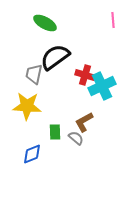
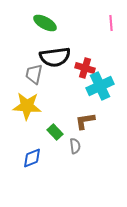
pink line: moved 2 px left, 3 px down
black semicircle: rotated 152 degrees counterclockwise
red cross: moved 7 px up
cyan cross: moved 2 px left
brown L-shape: moved 1 px right, 1 px up; rotated 20 degrees clockwise
green rectangle: rotated 42 degrees counterclockwise
gray semicircle: moved 1 px left, 8 px down; rotated 42 degrees clockwise
blue diamond: moved 4 px down
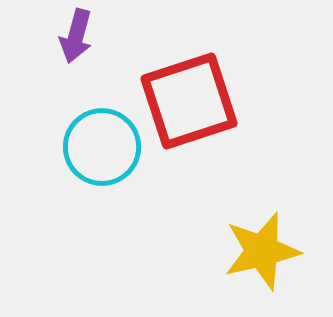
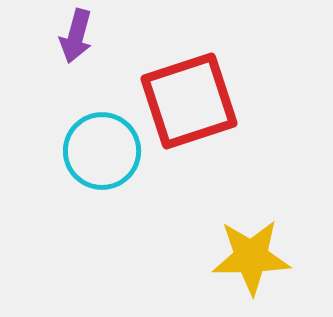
cyan circle: moved 4 px down
yellow star: moved 11 px left, 6 px down; rotated 12 degrees clockwise
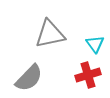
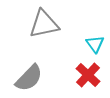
gray triangle: moved 6 px left, 10 px up
red cross: rotated 30 degrees counterclockwise
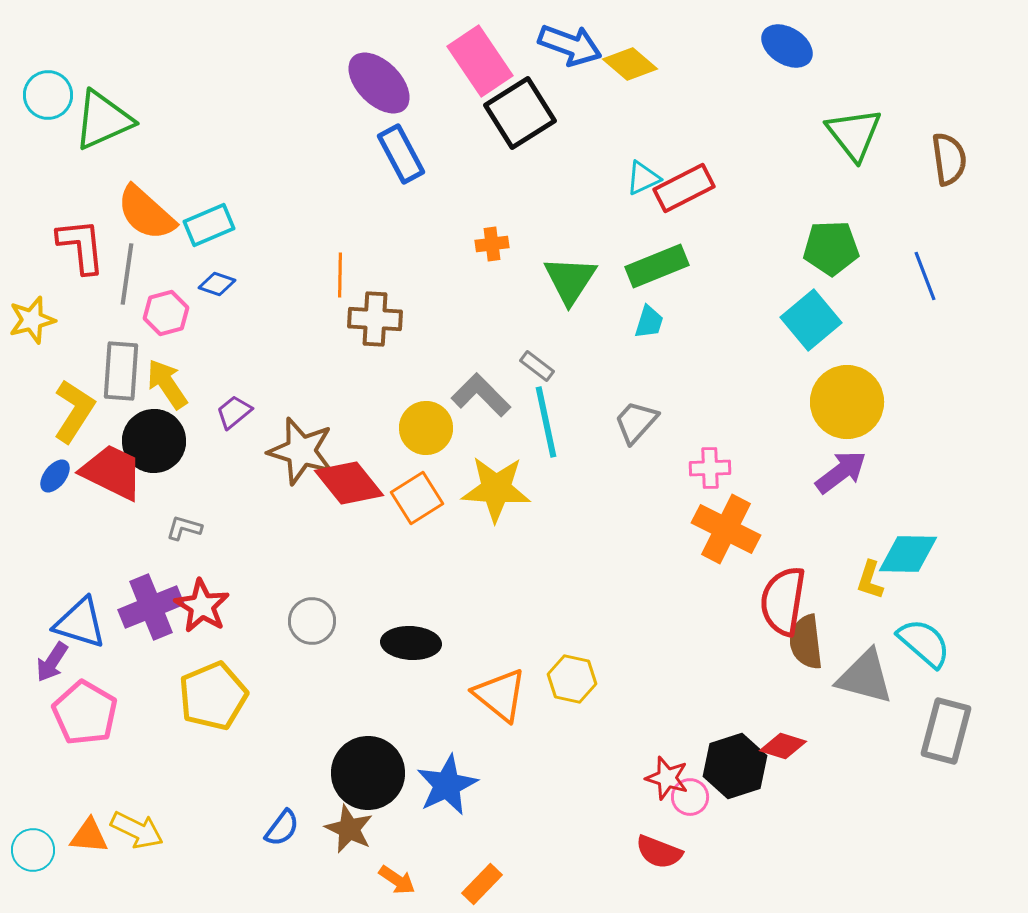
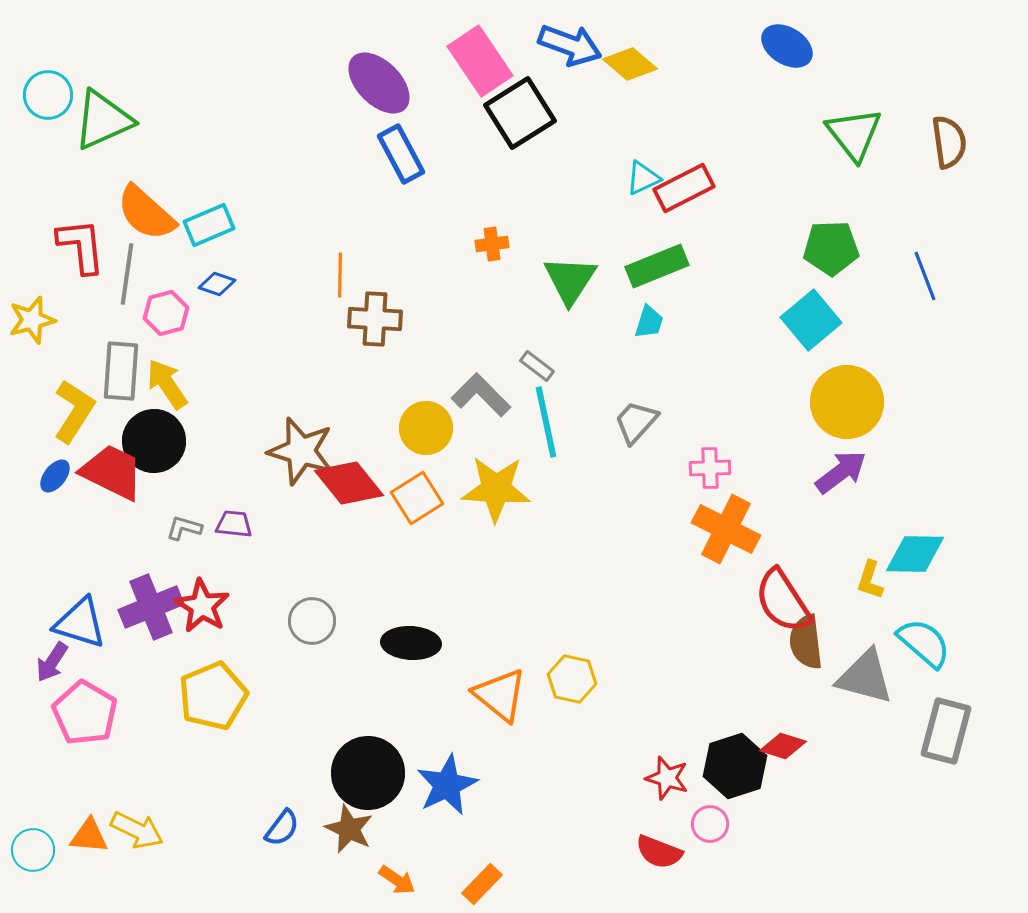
brown semicircle at (949, 159): moved 17 px up
purple trapezoid at (234, 412): moved 112 px down; rotated 45 degrees clockwise
cyan diamond at (908, 554): moved 7 px right
red semicircle at (783, 601): rotated 42 degrees counterclockwise
pink circle at (690, 797): moved 20 px right, 27 px down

------------

== Written instruction ==
Copy every line of text from all the entries above, word for word, and leave the pictures out of your copy.

== Solved exercise ==
pink line: moved 2 px left, 3 px down
black semicircle: rotated 152 degrees counterclockwise
red cross: moved 7 px up
cyan cross: moved 2 px left
brown L-shape: moved 1 px right, 1 px up; rotated 20 degrees clockwise
green rectangle: rotated 42 degrees counterclockwise
gray semicircle: moved 1 px left, 8 px down; rotated 42 degrees clockwise
blue diamond: moved 4 px down
cyan circle: moved 4 px down
yellow star: moved 11 px left, 6 px down; rotated 12 degrees clockwise
gray triangle: moved 6 px left, 10 px up
red cross: rotated 30 degrees counterclockwise
brown semicircle at (949, 159): moved 17 px up
purple trapezoid at (234, 412): moved 112 px down; rotated 45 degrees clockwise
cyan diamond at (908, 554): moved 7 px right
red semicircle at (783, 601): rotated 42 degrees counterclockwise
pink circle at (690, 797): moved 20 px right, 27 px down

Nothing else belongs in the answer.